◆ **Your assignment**
Whenever a line of the data below holds the string "grey", copy that line.

(Records excerpted from a collection)
################

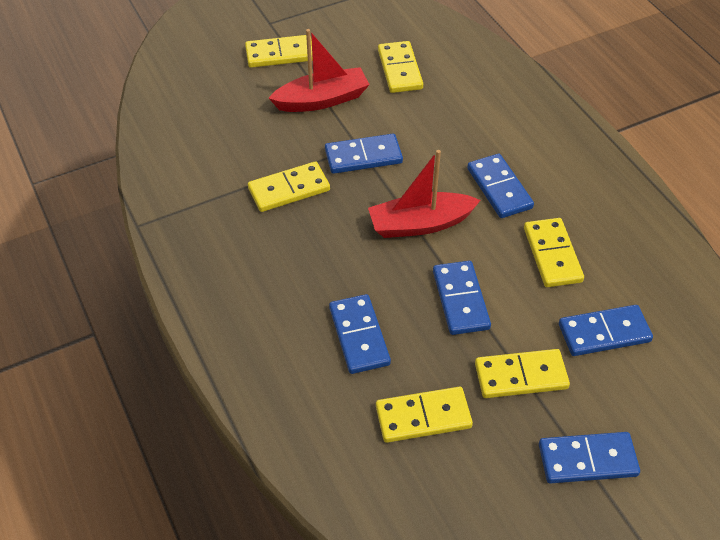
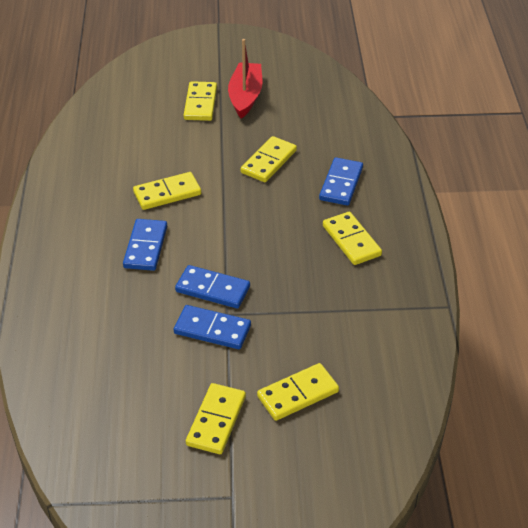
blue domino: 6 -> 4
red boat: 2 -> 1

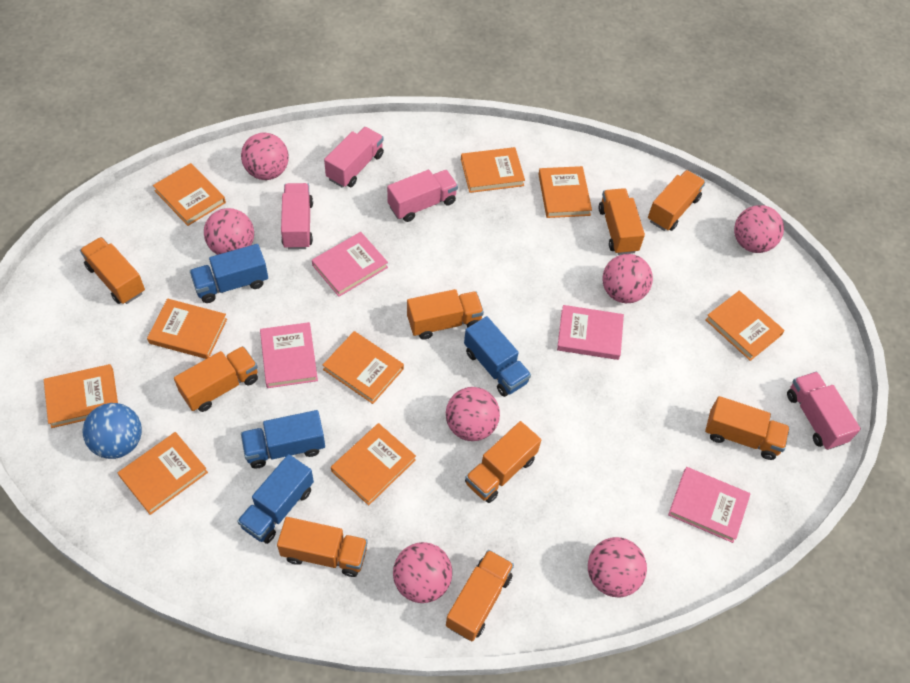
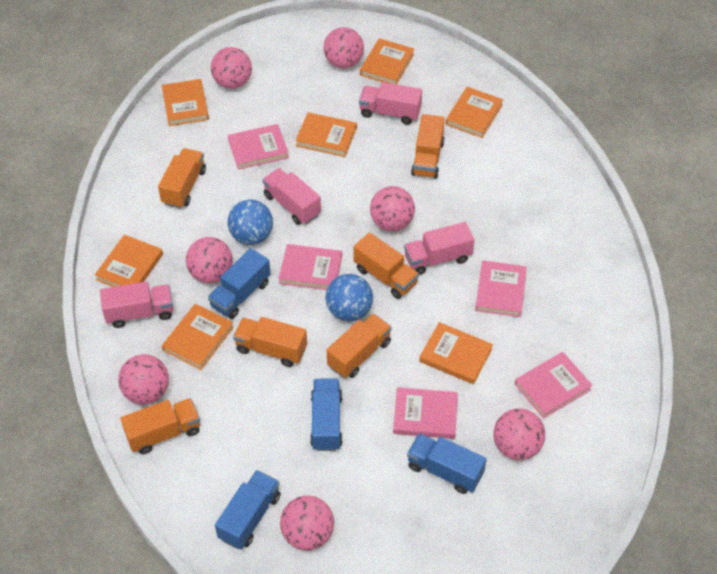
blue ball: 1 -> 2
orange book: 9 -> 7
orange truck: 9 -> 6
pink book: 4 -> 5

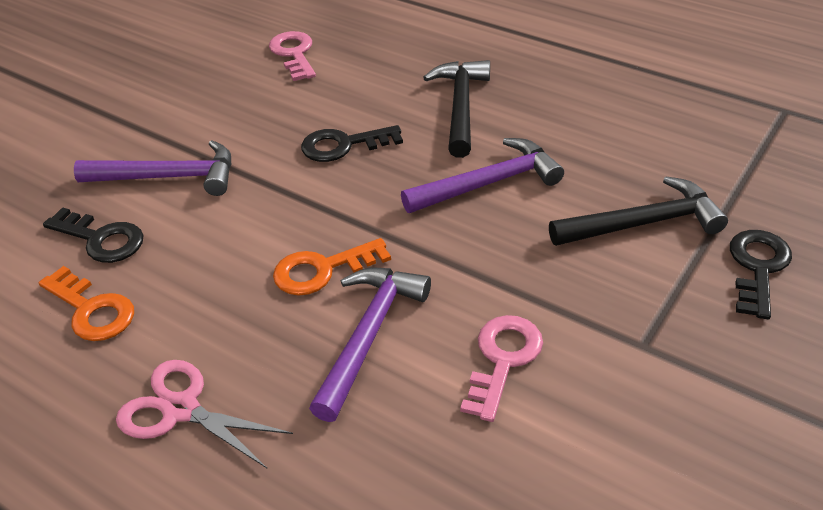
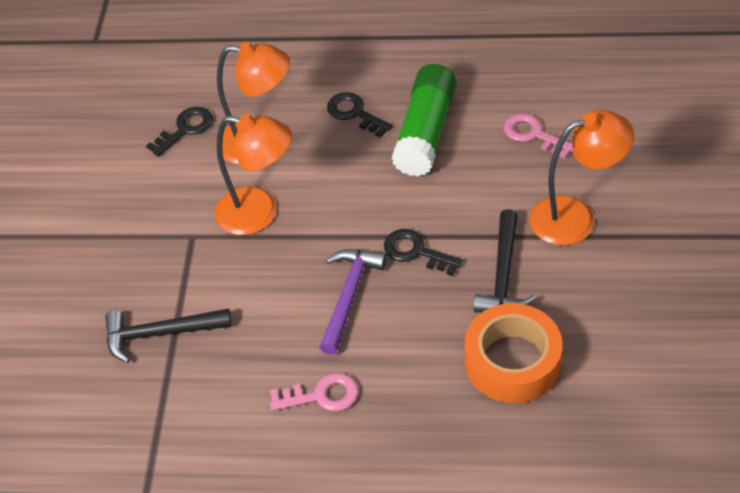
green glue stick: 0 -> 1
orange key: 2 -> 0
orange lamp: 0 -> 3
orange tape: 0 -> 1
pink scissors: 1 -> 0
purple hammer: 3 -> 1

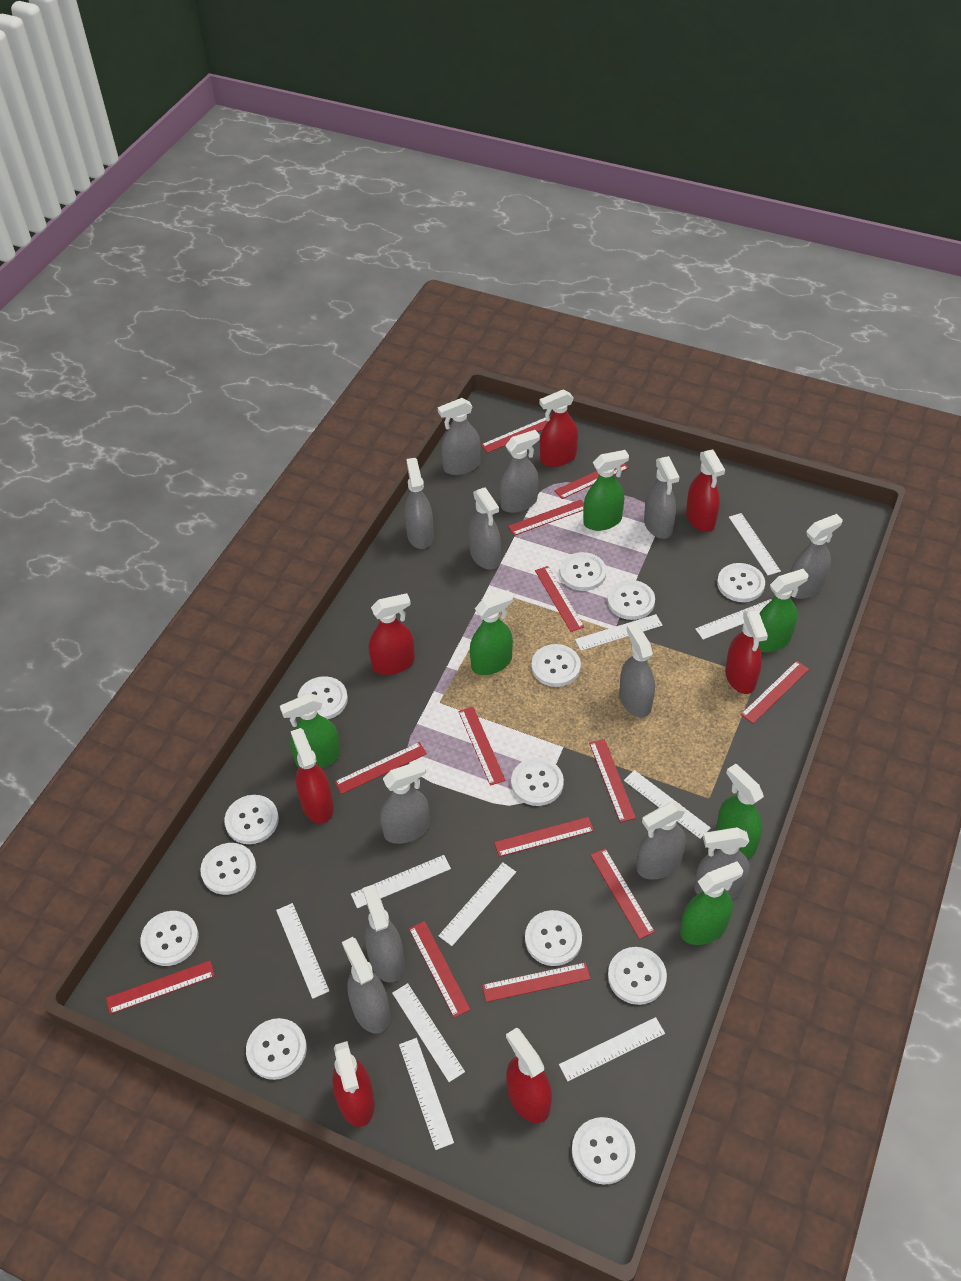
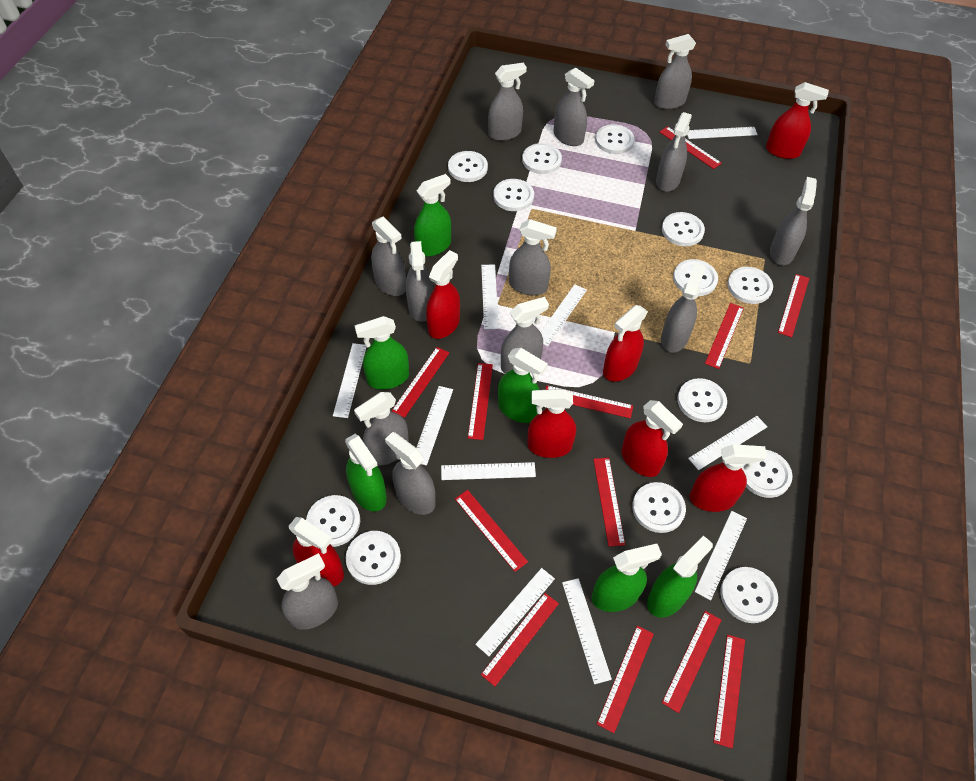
grey spray bottle: 12 -> 13
red ruler: 13 -> 12

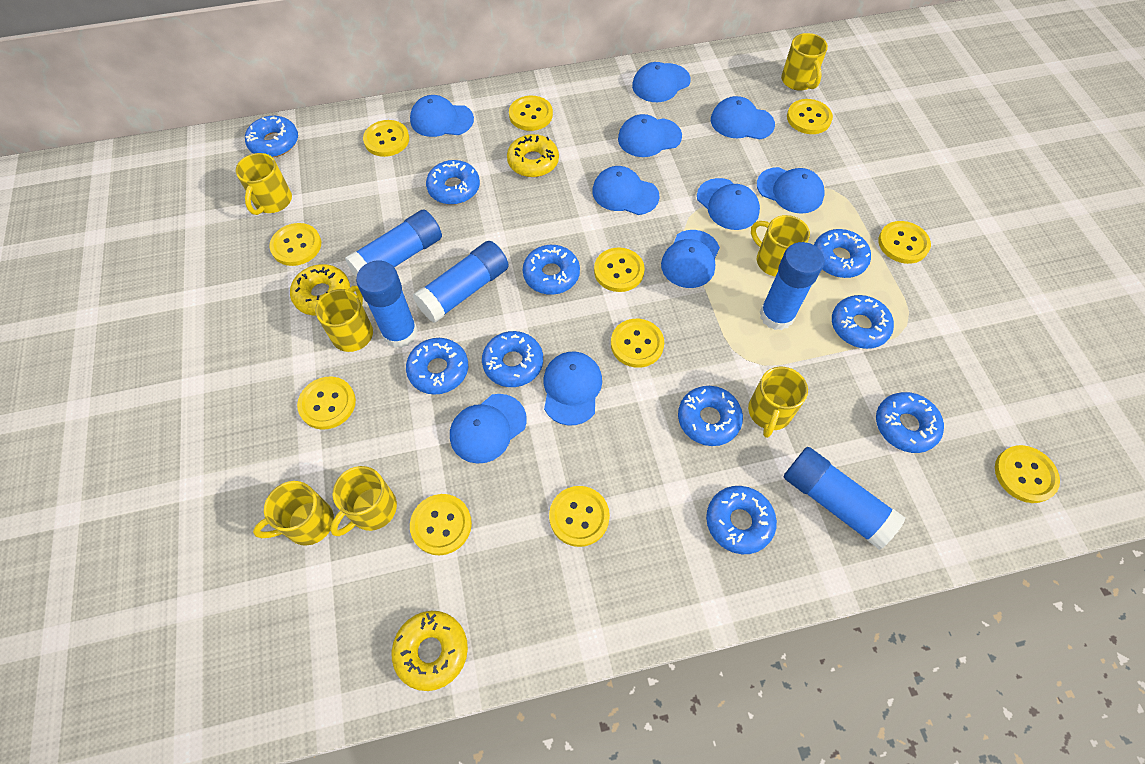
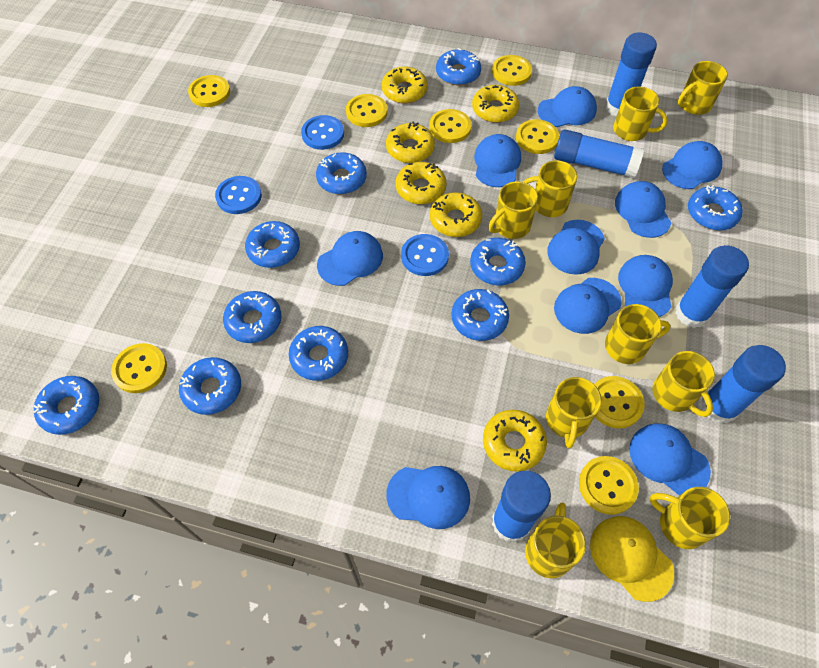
blue button: 0 -> 3
yellow button: 11 -> 8
yellow cap: 0 -> 1
yellow donut: 3 -> 6
yellow mug: 7 -> 9

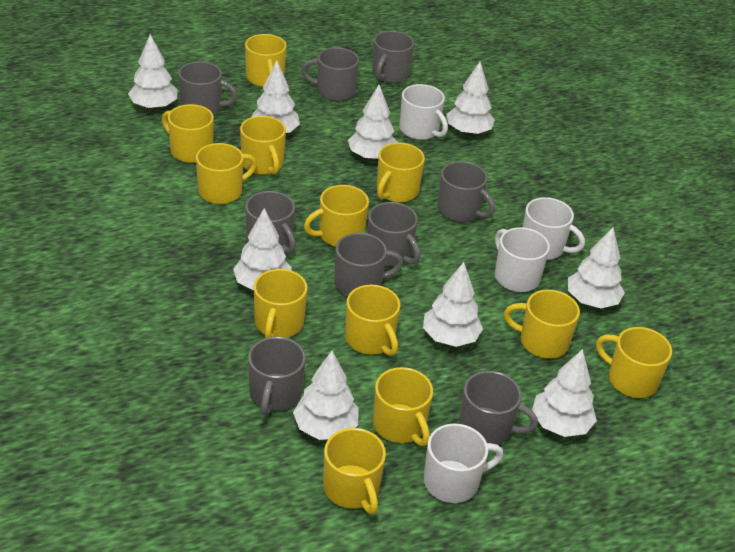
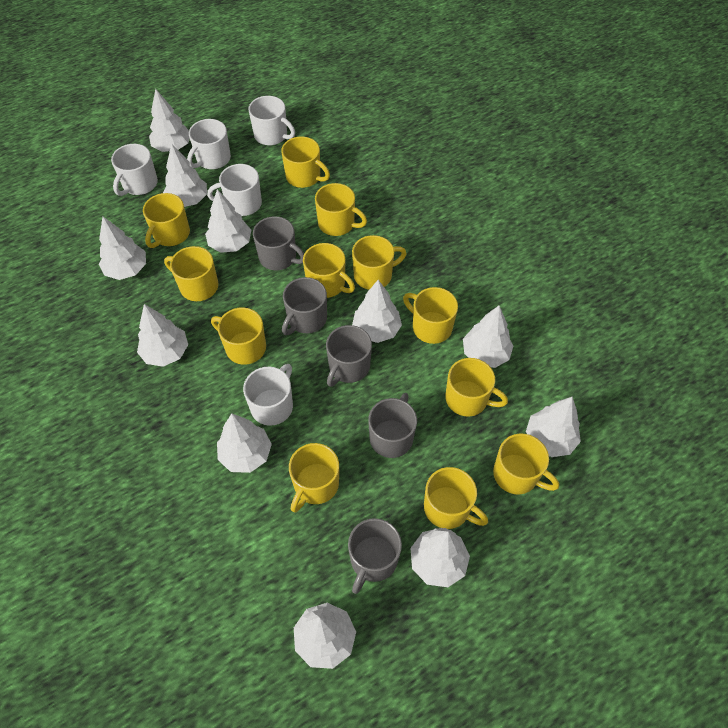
grey mug: 9 -> 5
white mug: 4 -> 5
white tree: 9 -> 11

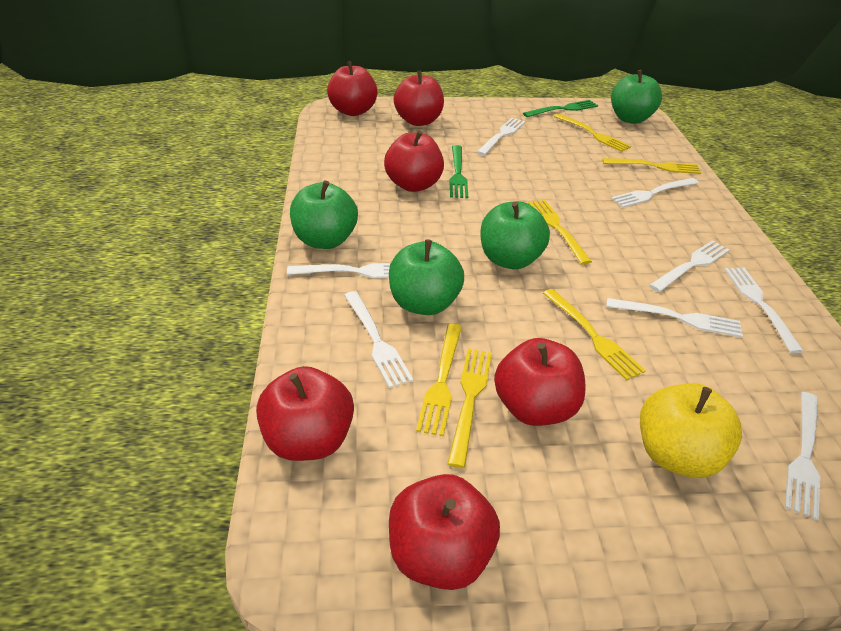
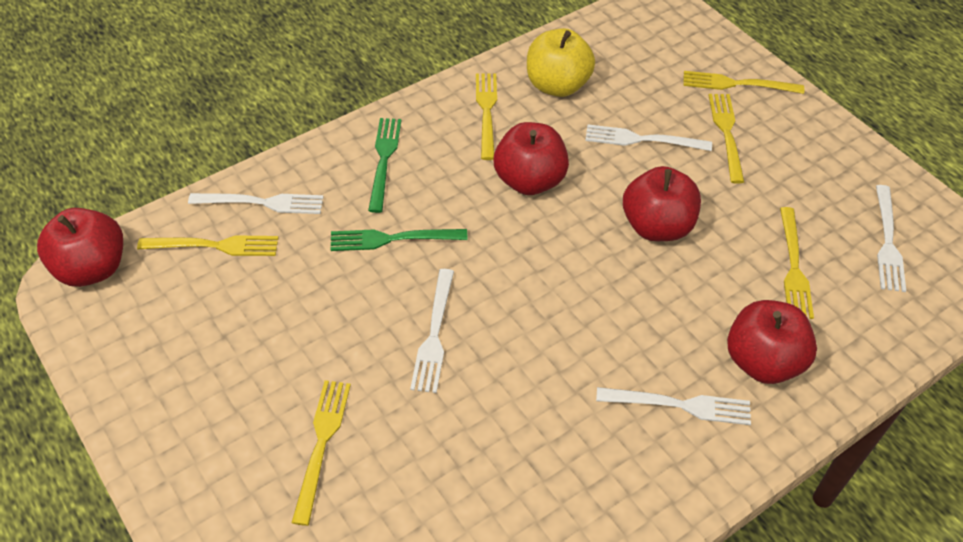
green apple: 4 -> 0
red apple: 6 -> 4
white fork: 8 -> 5

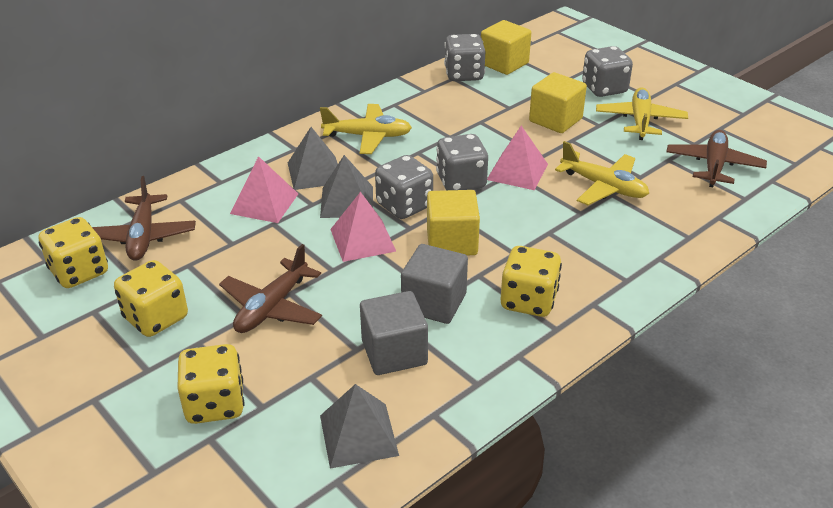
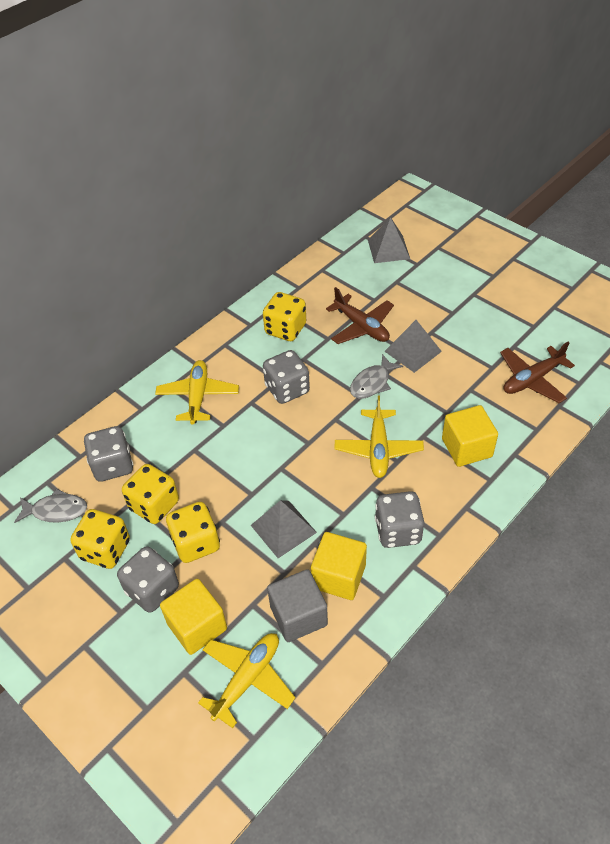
brown plane: 3 -> 2
grey cube: 2 -> 1
grey fish: 0 -> 2
pink pyramid: 3 -> 0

################

◆ **Written response**
grey spray bottle: 12 -> 13
grey mug: 9 -> 5
grey cube: 2 -> 1
grey fish: 0 -> 2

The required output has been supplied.